>>>>

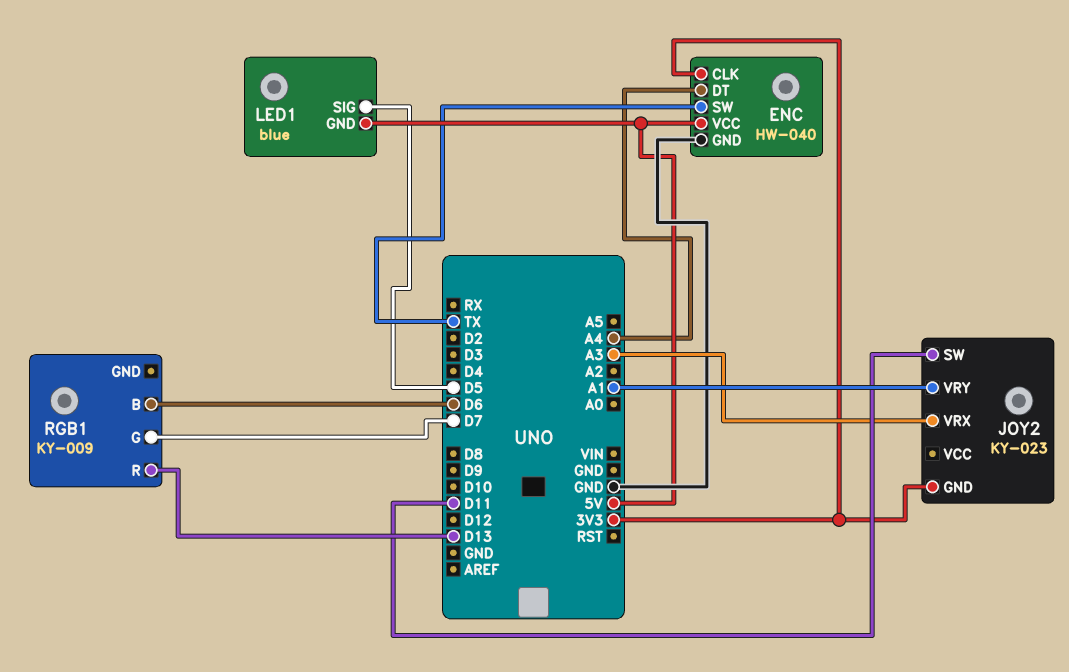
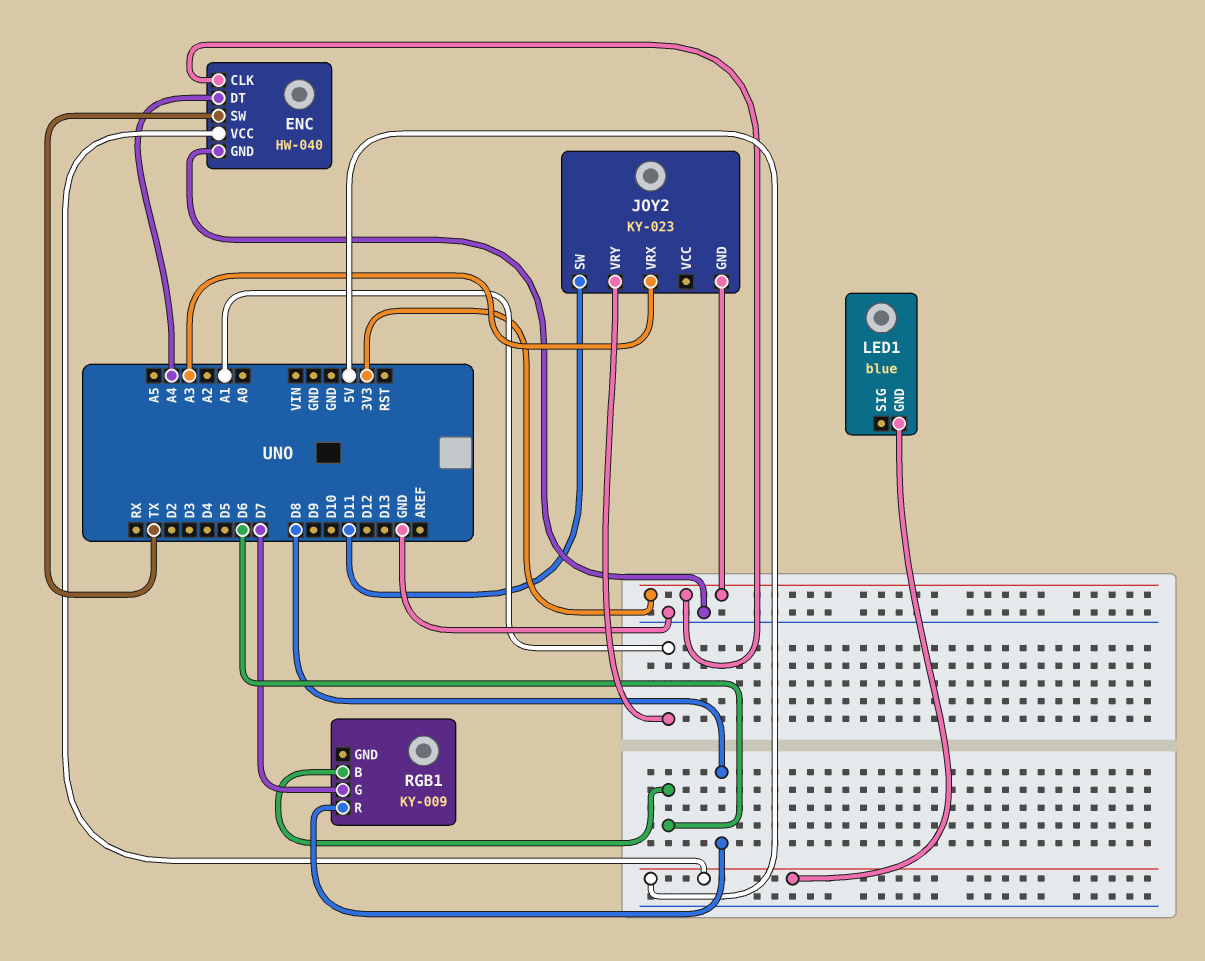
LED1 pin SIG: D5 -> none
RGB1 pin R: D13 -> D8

<<<<
>>>>

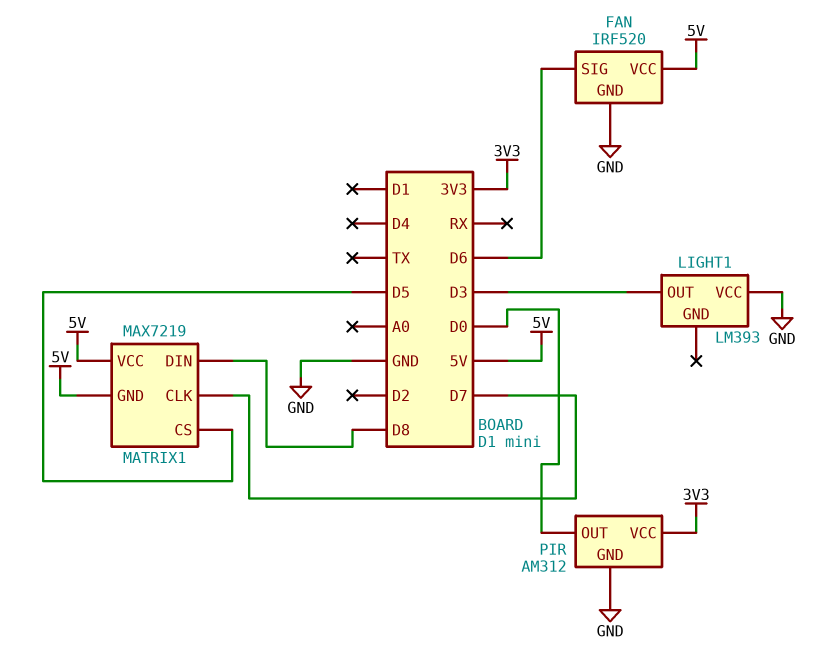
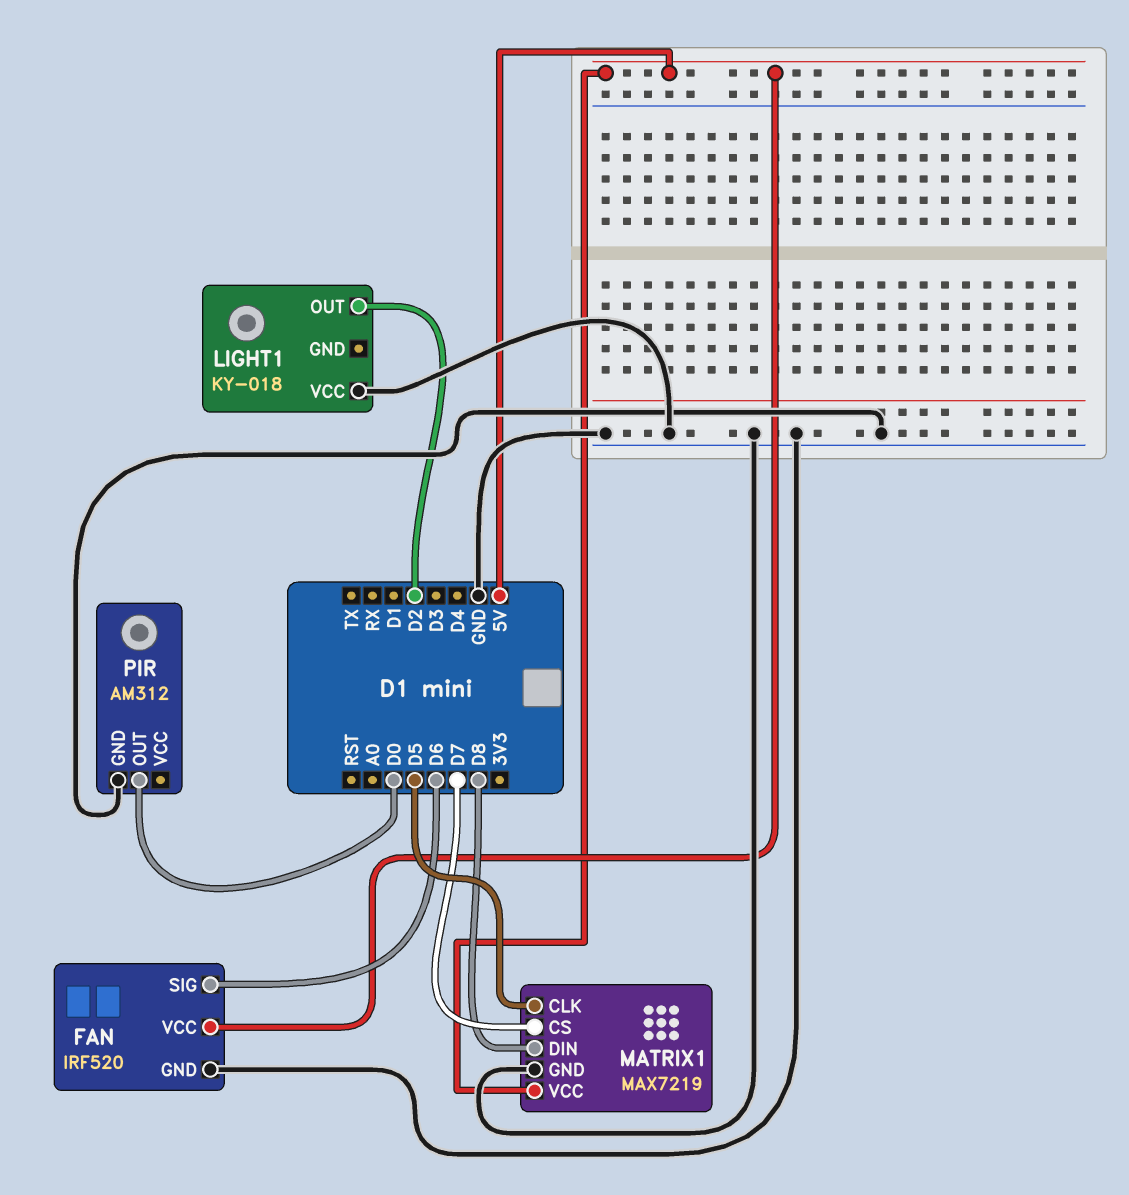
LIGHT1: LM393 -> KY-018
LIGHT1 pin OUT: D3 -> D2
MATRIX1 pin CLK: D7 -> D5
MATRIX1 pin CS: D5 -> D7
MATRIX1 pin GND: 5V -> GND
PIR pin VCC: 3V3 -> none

<<<<

* [EXERCISE BRIEF] Copy out each line of the material that holds the word "none".

* [ANSWER SECTION]
LED1 pin SIG: D5 -> none
PIR pin VCC: 3V3 -> none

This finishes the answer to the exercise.